### WHAT IS REQUIRED
Starting at the first line of the data below, retype every line up to and including the one containing "AUDIO3 pin BUSY: RX -> D4".

Change detection outputs
*****

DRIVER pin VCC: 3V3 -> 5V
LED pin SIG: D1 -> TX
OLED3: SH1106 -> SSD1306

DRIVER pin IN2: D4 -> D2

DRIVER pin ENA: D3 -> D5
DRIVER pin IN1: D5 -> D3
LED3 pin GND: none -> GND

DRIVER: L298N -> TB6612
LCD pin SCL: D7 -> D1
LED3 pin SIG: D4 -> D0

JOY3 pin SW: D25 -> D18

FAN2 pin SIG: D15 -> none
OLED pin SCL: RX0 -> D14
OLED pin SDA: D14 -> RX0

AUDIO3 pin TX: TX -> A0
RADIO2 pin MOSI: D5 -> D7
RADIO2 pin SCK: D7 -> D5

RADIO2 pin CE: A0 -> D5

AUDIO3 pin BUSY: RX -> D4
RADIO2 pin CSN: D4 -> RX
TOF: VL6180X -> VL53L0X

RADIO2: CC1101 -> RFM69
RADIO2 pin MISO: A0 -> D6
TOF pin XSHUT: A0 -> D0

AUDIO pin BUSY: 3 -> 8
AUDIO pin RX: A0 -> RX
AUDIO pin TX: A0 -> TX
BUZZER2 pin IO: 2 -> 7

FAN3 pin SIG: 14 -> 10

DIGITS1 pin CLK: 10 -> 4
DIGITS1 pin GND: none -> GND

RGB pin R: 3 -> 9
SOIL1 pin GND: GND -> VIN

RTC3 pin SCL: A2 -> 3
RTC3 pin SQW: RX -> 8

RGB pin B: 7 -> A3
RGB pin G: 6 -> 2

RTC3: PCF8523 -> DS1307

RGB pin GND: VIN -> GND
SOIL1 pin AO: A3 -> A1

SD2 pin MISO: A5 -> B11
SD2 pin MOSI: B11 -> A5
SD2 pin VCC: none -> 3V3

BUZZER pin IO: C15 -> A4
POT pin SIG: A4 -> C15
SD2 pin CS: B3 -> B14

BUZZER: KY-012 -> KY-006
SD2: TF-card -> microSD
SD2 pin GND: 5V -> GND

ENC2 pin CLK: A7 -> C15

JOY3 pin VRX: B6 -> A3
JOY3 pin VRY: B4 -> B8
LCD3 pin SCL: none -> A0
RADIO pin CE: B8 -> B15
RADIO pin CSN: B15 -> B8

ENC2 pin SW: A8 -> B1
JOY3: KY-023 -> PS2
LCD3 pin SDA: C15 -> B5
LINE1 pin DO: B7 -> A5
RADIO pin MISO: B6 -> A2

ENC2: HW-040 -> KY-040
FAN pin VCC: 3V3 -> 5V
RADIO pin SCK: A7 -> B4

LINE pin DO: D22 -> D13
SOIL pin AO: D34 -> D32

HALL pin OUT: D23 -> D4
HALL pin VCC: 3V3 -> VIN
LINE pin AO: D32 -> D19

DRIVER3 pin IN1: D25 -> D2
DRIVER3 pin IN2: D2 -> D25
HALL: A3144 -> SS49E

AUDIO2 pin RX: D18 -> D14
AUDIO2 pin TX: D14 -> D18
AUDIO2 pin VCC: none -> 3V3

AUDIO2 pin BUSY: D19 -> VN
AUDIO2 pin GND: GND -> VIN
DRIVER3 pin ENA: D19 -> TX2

*****

### RESPONSE
DRIVER pin VCC: 3V3 -> 5V
LED pin SIG: D1 -> TX
OLED3: SH1106 -> SSD1306

DRIVER pin IN2: D4 -> D2

DRIVER pin ENA: D3 -> D5
DRIVER pin IN1: D5 -> D3
LED3 pin GND: none -> GND

DRIVER: L298N -> TB6612
LCD pin SCL: D7 -> D1
LED3 pin SIG: D4 -> D0

JOY3 pin SW: D25 -> D18

FAN2 pin SIG: D15 -> none
OLED pin SCL: RX0 -> D14
OLED pin SDA: D14 -> RX0

AUDIO3 pin TX: TX -> A0
RADIO2 pin MOSI: D5 -> D7
RADIO2 pin SCK: D7 -> D5

RADIO2 pin CE: A0 -> D5

AUDIO3 pin BUSY: RX -> D4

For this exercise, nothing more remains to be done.